■ WHAT TO DO:
Copy each line of the records exactly, stopping only after the line that contains "first_place: [483, 234, 538, 256]" has been written, and leave pictures out.

[Coordinate-based object records]
▶

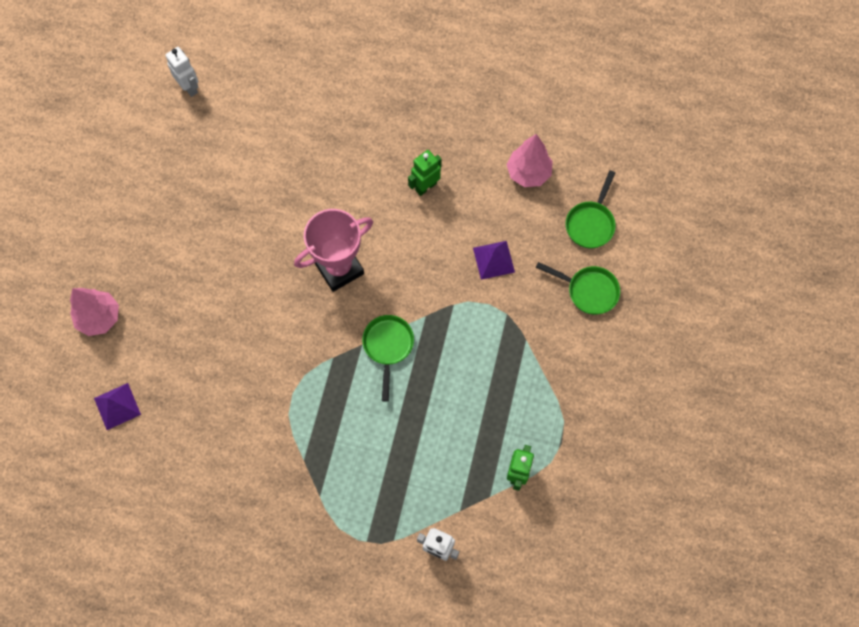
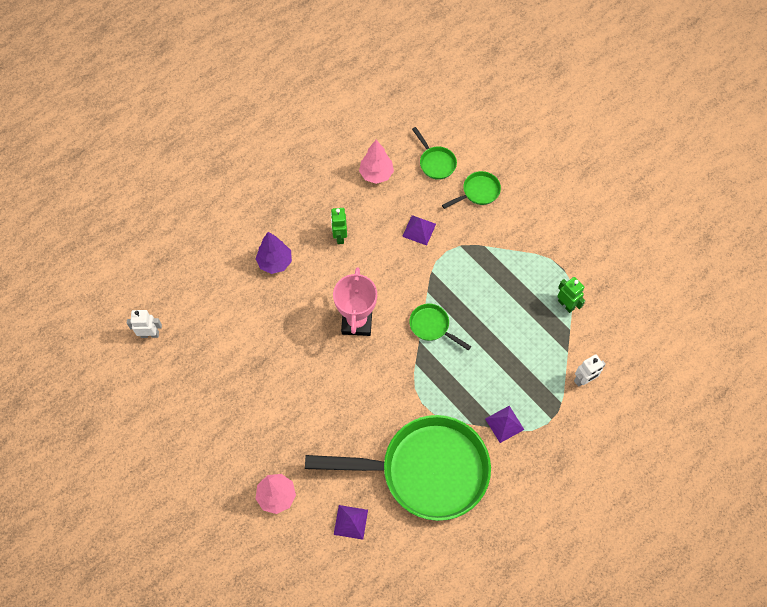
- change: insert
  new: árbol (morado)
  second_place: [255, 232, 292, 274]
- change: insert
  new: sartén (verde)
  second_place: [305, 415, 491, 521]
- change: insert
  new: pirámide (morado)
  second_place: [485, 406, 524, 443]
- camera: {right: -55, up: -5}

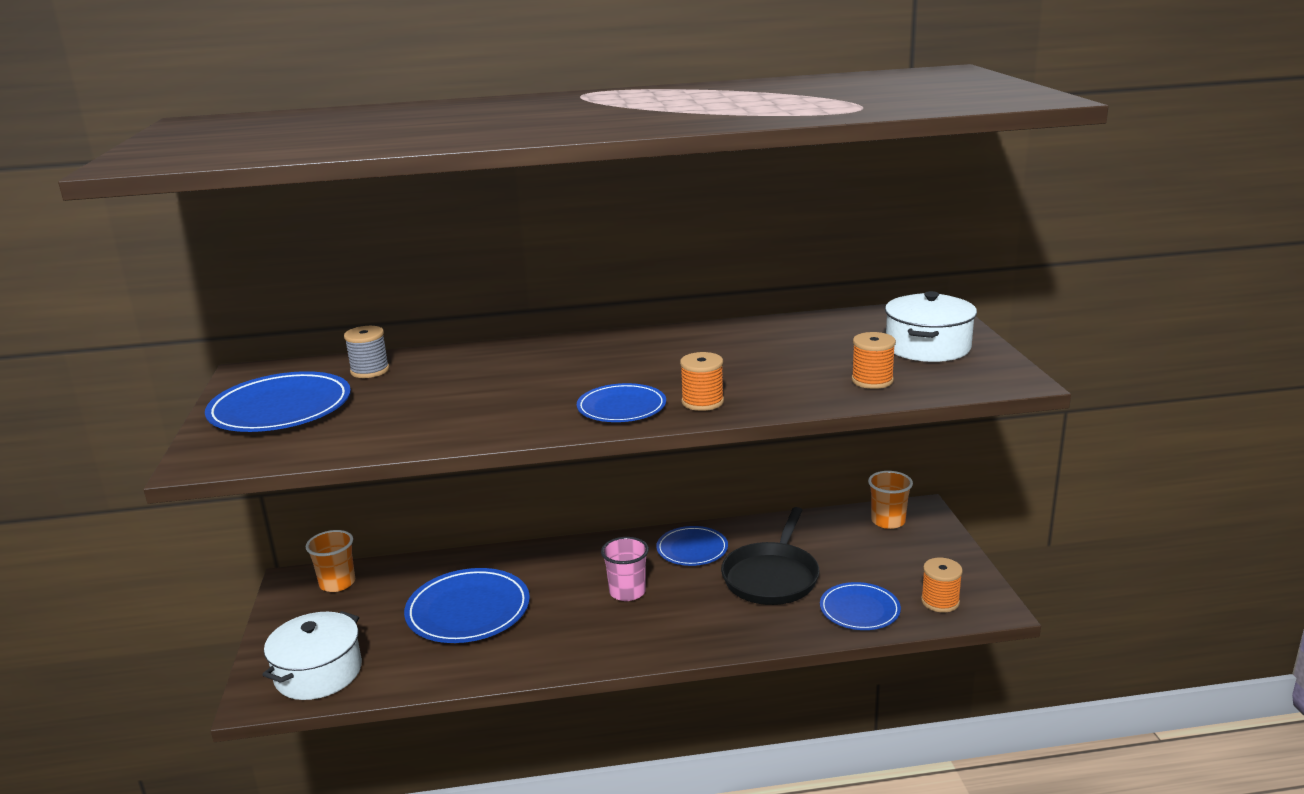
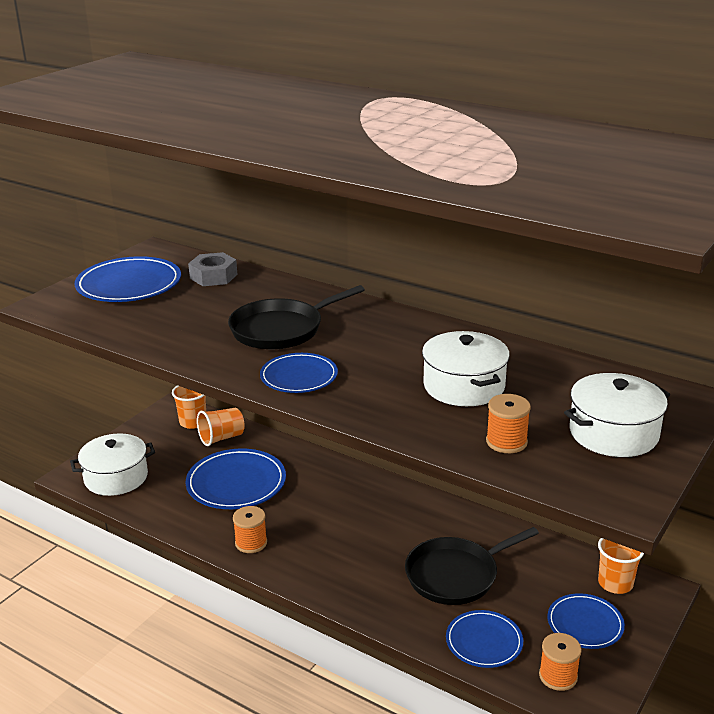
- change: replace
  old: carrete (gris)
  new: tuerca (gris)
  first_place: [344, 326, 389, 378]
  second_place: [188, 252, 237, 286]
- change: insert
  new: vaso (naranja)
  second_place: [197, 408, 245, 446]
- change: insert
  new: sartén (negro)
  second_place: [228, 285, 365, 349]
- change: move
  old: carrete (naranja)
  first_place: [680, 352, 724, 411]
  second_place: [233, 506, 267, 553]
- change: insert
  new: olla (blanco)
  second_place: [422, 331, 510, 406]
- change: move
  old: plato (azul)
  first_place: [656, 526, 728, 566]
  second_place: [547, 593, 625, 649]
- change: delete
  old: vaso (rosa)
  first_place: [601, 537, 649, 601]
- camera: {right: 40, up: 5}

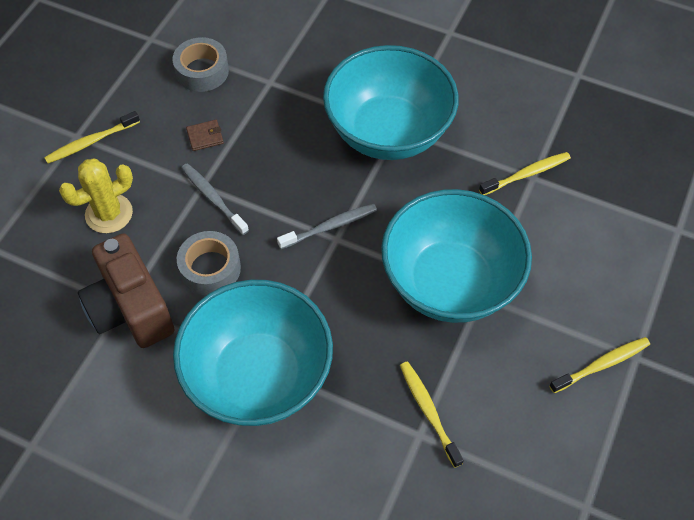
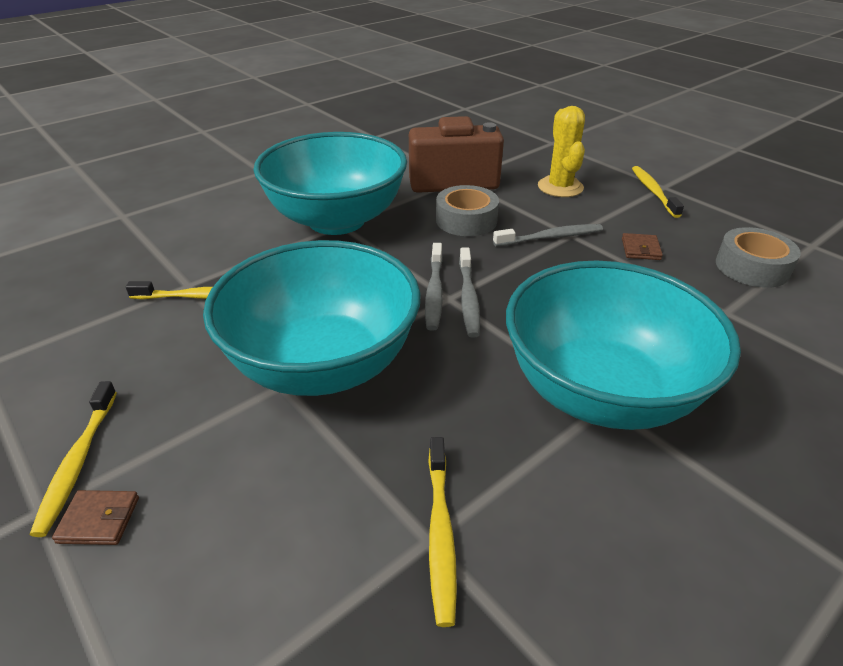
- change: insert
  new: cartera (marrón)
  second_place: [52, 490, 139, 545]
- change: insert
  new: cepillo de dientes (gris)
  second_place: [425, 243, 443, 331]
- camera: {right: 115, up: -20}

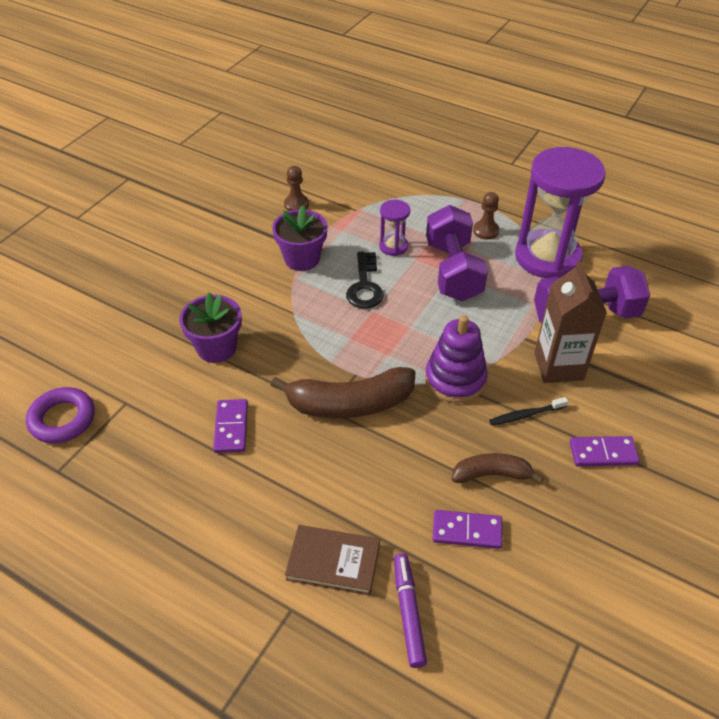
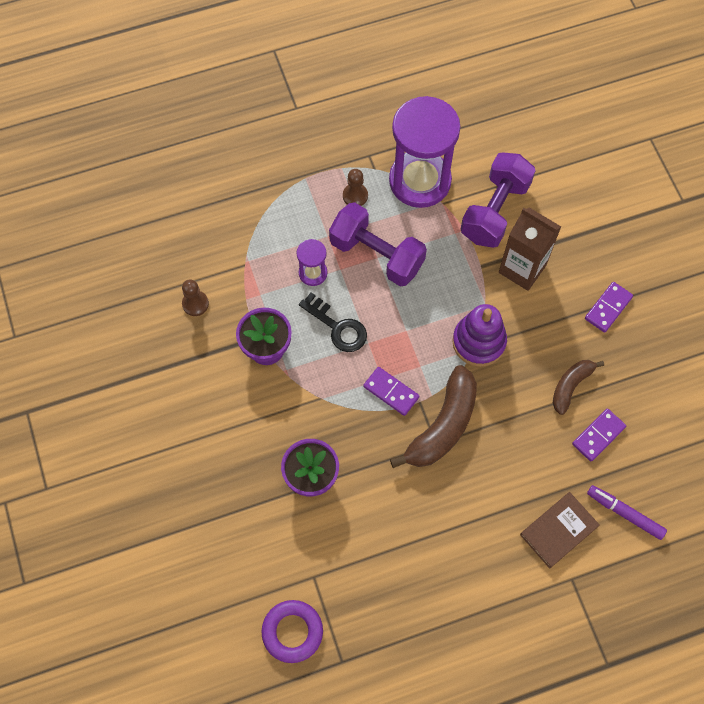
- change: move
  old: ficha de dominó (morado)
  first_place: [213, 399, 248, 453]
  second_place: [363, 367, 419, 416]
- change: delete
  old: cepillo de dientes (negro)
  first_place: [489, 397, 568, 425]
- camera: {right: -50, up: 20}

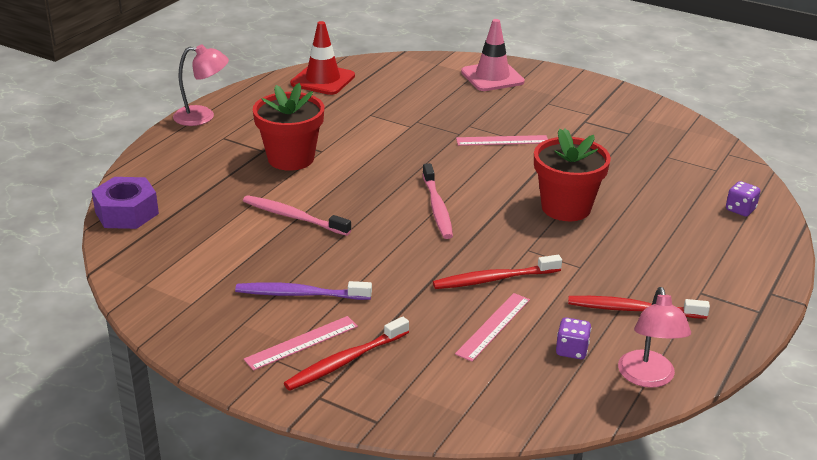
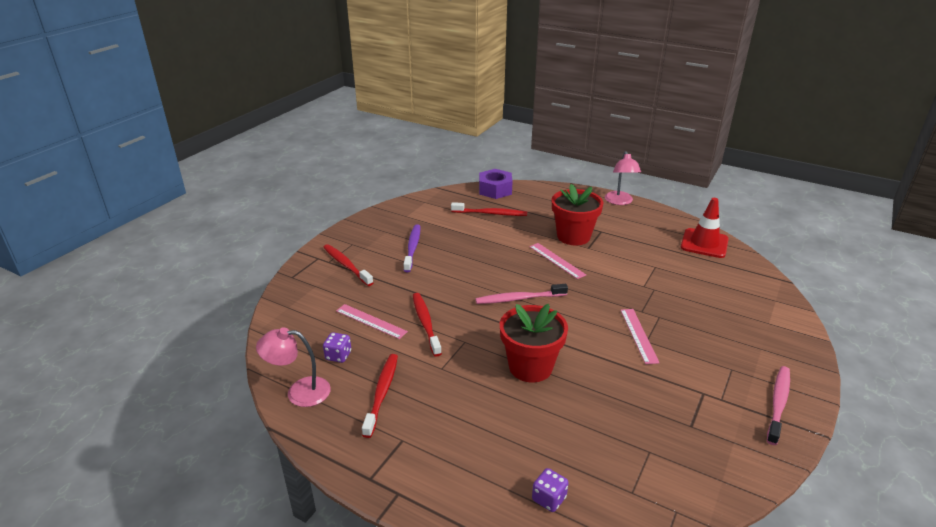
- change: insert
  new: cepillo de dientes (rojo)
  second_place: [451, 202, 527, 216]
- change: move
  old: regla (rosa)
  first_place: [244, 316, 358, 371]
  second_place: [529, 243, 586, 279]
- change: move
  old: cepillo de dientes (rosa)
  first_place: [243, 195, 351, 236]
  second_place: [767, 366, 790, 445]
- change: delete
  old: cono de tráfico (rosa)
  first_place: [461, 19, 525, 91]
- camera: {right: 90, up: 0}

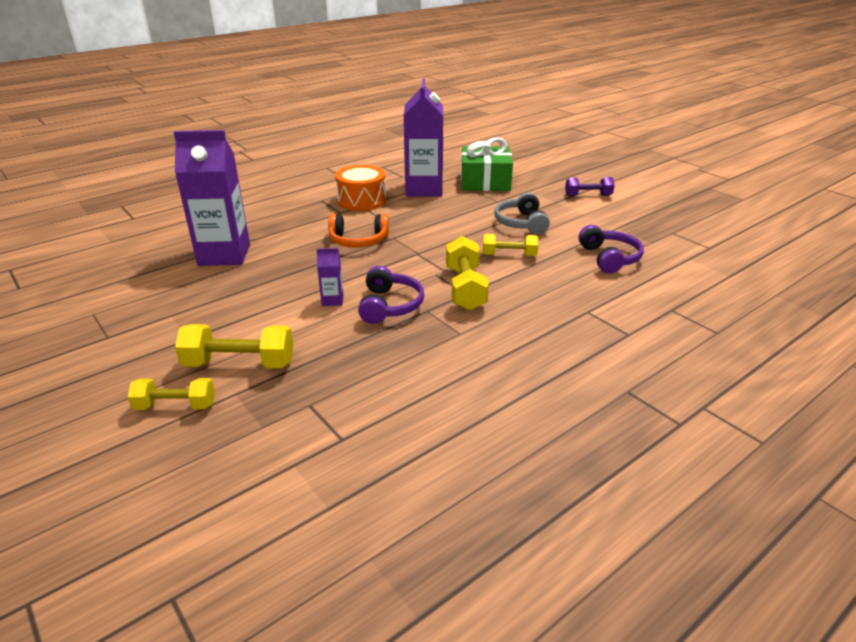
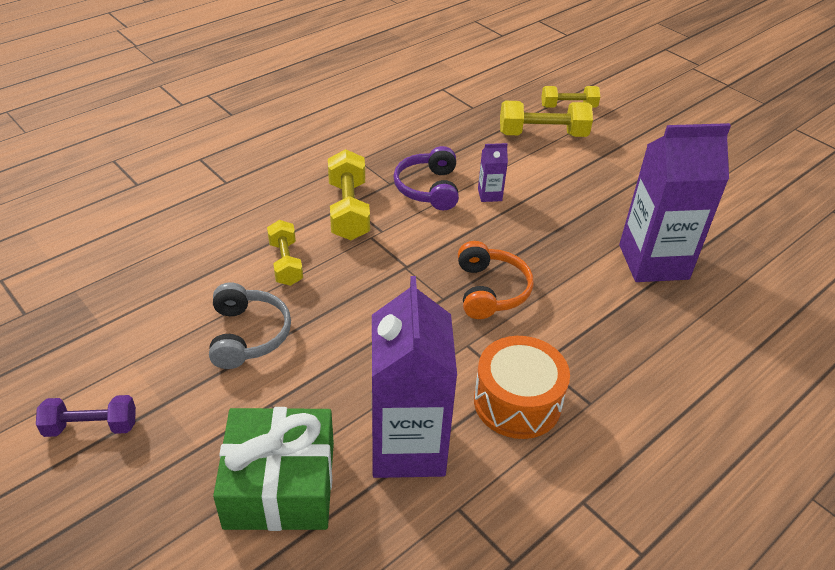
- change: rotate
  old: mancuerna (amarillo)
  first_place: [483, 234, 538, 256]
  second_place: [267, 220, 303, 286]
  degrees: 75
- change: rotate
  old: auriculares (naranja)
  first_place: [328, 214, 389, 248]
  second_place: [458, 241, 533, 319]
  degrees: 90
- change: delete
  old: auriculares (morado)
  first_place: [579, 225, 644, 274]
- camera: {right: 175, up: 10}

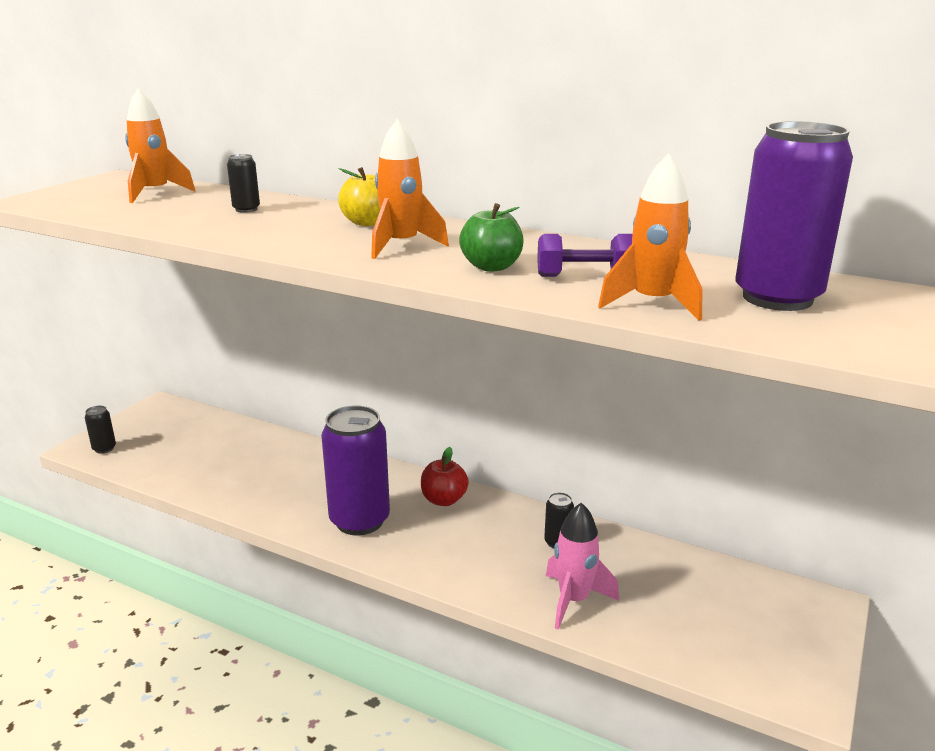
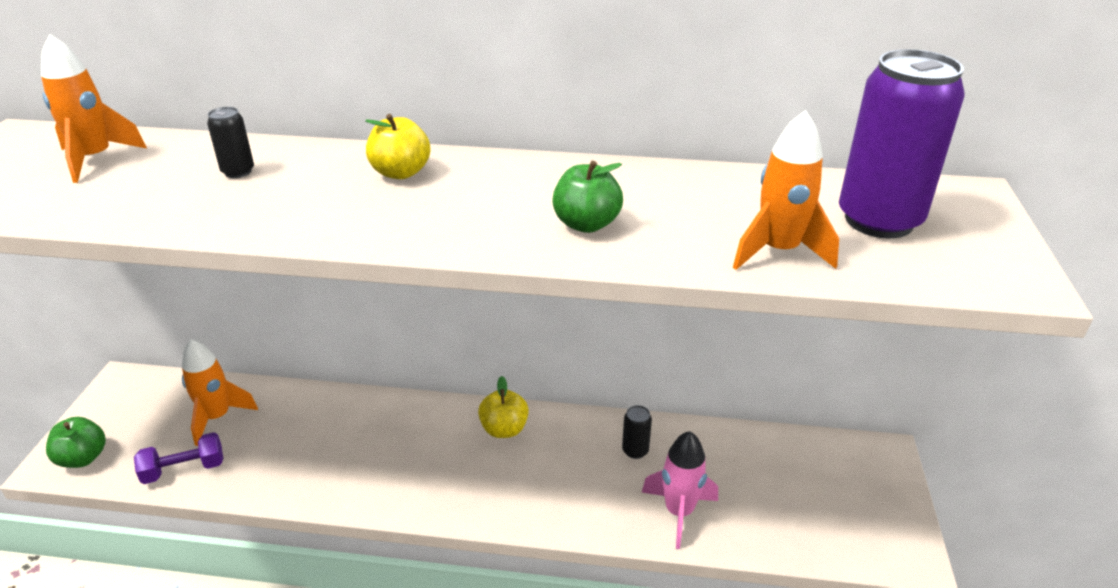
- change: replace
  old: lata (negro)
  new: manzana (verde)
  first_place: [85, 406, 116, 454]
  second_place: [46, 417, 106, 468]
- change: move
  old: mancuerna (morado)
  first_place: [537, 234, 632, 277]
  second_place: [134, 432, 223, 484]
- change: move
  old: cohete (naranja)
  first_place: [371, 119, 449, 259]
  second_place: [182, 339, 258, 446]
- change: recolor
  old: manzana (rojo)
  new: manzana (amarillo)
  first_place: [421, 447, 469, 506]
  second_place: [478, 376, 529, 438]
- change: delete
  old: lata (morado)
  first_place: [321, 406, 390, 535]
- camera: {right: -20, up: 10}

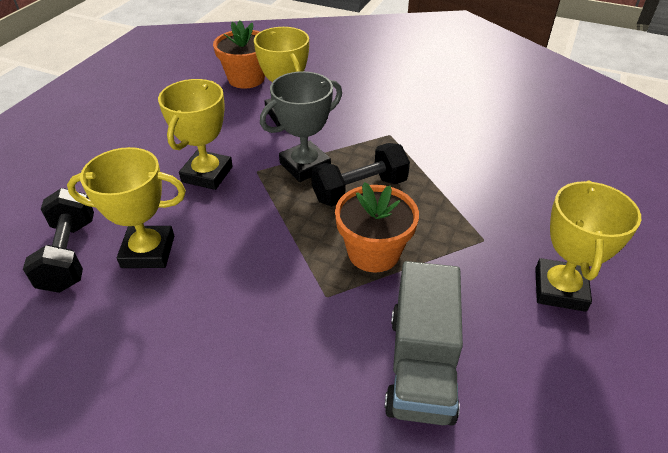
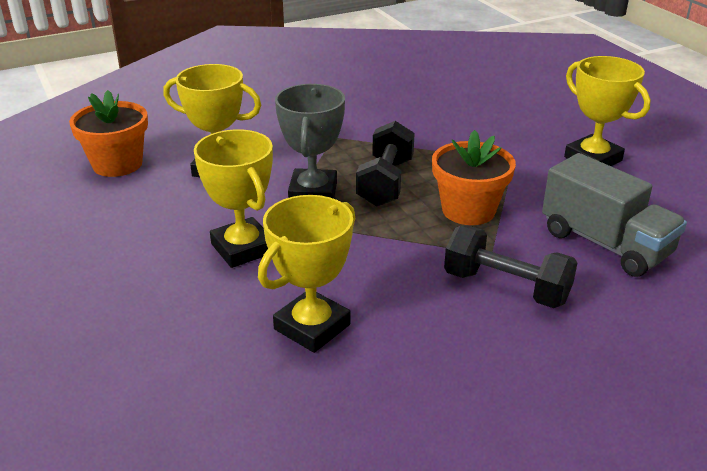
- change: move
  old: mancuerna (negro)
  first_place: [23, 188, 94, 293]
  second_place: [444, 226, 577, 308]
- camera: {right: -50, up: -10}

◀

■ ANSWER TO THE PROBLEM:
- change: insert
  new: árbol (morado)
  second_place: [255, 232, 292, 274]
- change: insert
  new: sartén (verde)
  second_place: [305, 415, 491, 521]
- change: insert
  new: pirámide (morado)
  second_place: [485, 406, 524, 443]
- camera: {right: -55, up: -5}

- change: replace
  old: carrete (gris)
  new: tuerca (gris)
  first_place: [344, 326, 389, 378]
  second_place: [188, 252, 237, 286]
- change: insert
  new: vaso (naranja)
  second_place: [197, 408, 245, 446]
- change: insert
  new: sartén (negro)
  second_place: [228, 285, 365, 349]
- change: move
  old: carrete (naranja)
  first_place: [680, 352, 724, 411]
  second_place: [233, 506, 267, 553]
- change: insert
  new: olla (blanco)
  second_place: [422, 331, 510, 406]
- change: move
  old: plato (azul)
  first_place: [656, 526, 728, 566]
  second_place: [547, 593, 625, 649]
- change: delete
  old: vaso (rosa)
  first_place: [601, 537, 649, 601]
- camera: {right: 40, up: 5}

- change: insert
  new: cartera (marrón)
  second_place: [52, 490, 139, 545]
- change: insert
  new: cepillo de dientes (gris)
  second_place: [425, 243, 443, 331]
- camera: {right: 115, up: -20}

- change: move
  old: ficha de dominó (morado)
  first_place: [213, 399, 248, 453]
  second_place: [363, 367, 419, 416]
- change: delete
  old: cepillo de dientes (negro)
  first_place: [489, 397, 568, 425]
- camera: {right: -50, up: 20}

- change: insert
  new: cepillo de dientes (rojo)
  second_place: [451, 202, 527, 216]
- change: move
  old: regla (rosa)
  first_place: [244, 316, 358, 371]
  second_place: [529, 243, 586, 279]
- change: move
  old: cepillo de dientes (rosa)
  first_place: [243, 195, 351, 236]
  second_place: [767, 366, 790, 445]
- change: delete
  old: cono de tráfico (rosa)
  first_place: [461, 19, 525, 91]
- camera: {right: 90, up: 0}

- change: rotate
  old: mancuerna (amarillo)
  first_place: [483, 234, 538, 256]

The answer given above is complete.